==== Extracted information ====

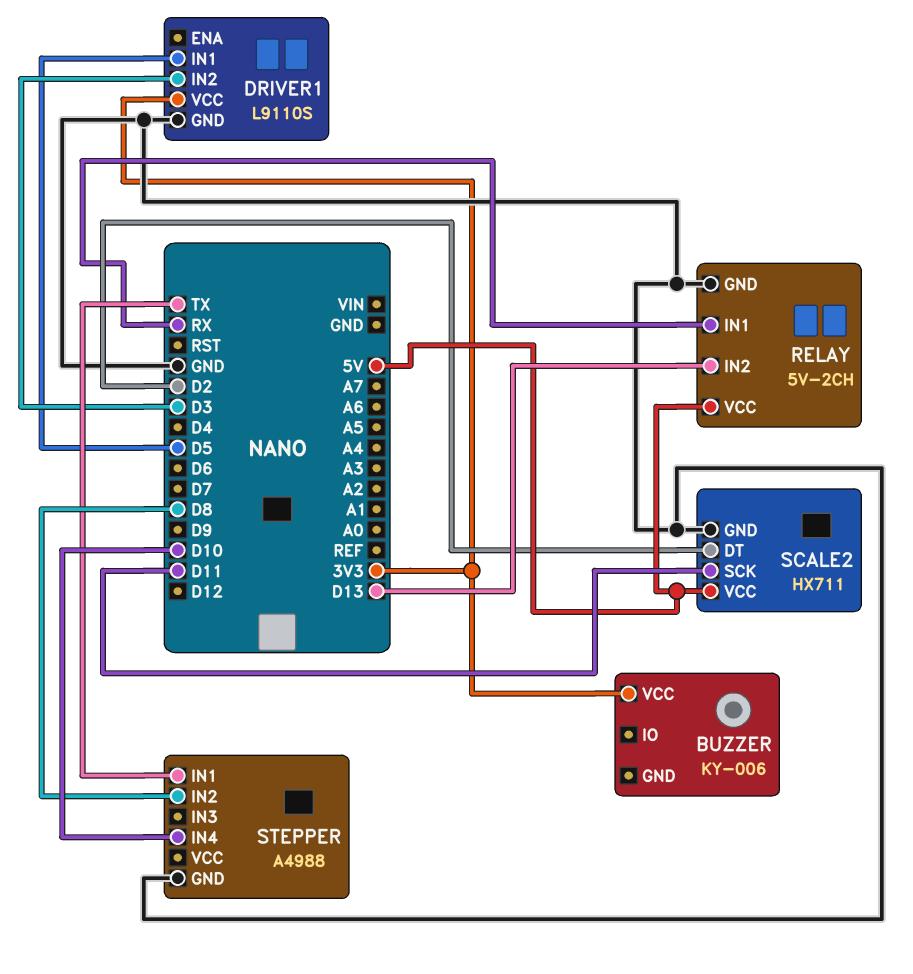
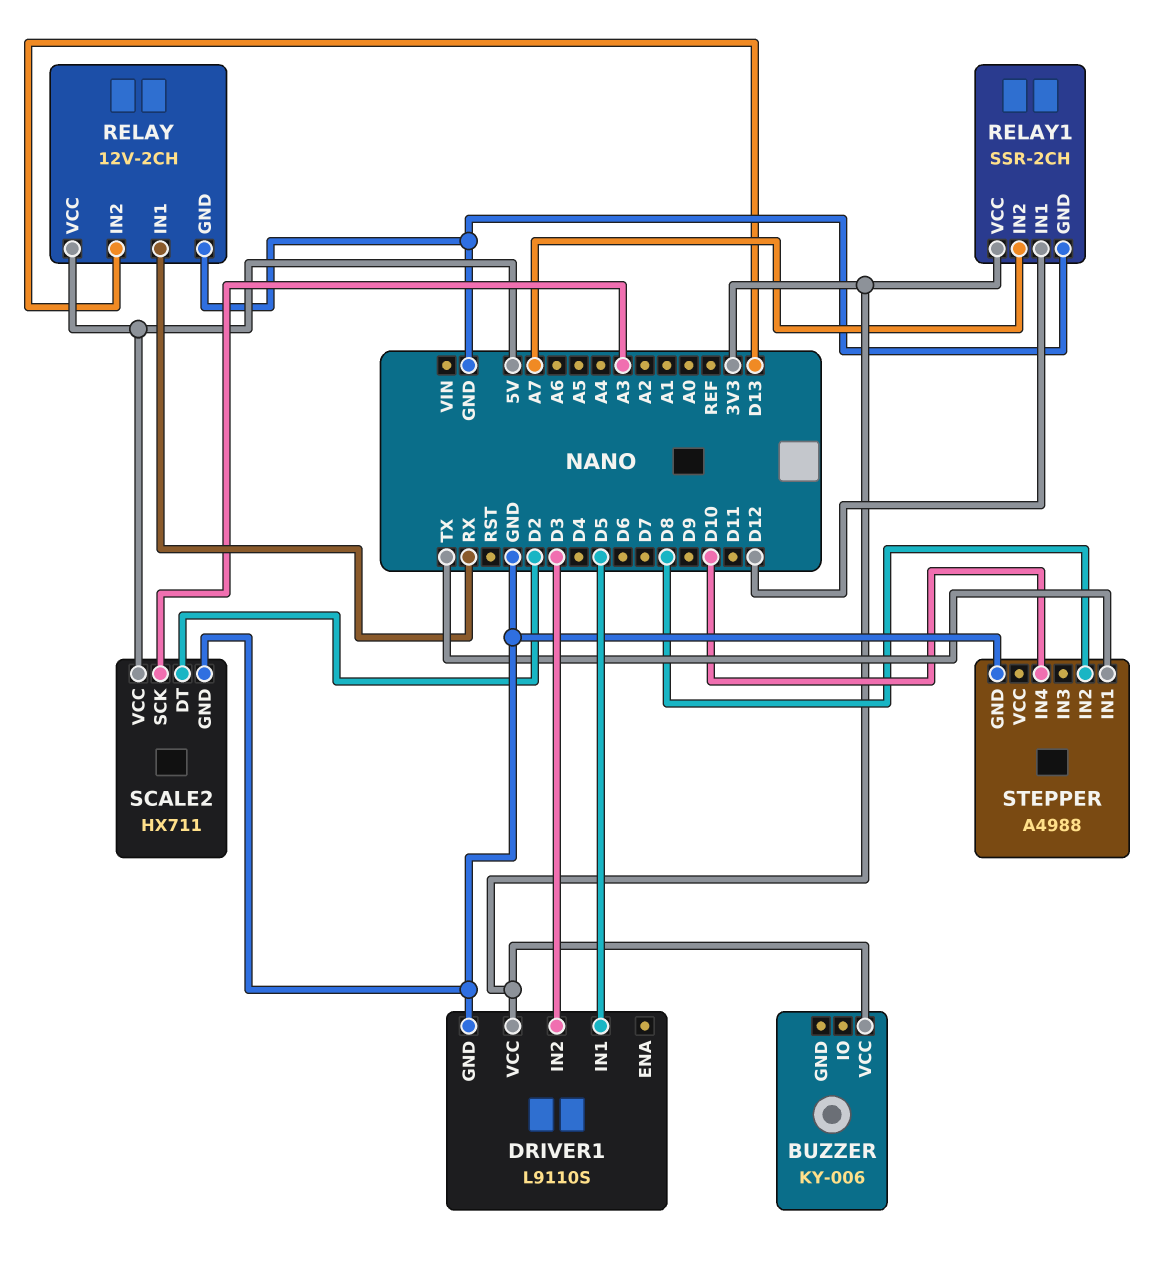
RELAY: 5V-2CH -> 12V-2CH
RELAY1: none -> SSR-2CH
RELAY1 pin GND: none -> GND
RELAY1 pin IN1: none -> D12
RELAY1 pin IN2: none -> A7
RELAY1 pin VCC: none -> 3V3
SCALE2 pin SCK: D11 -> A3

====

### Problem details
Copy each line of the listing that contains the string "none".

### Solution to the problem
RELAY1: none -> SSR-2CH
RELAY1 pin GND: none -> GND
RELAY1 pin IN1: none -> D12
RELAY1 pin IN2: none -> A7
RELAY1 pin VCC: none -> 3V3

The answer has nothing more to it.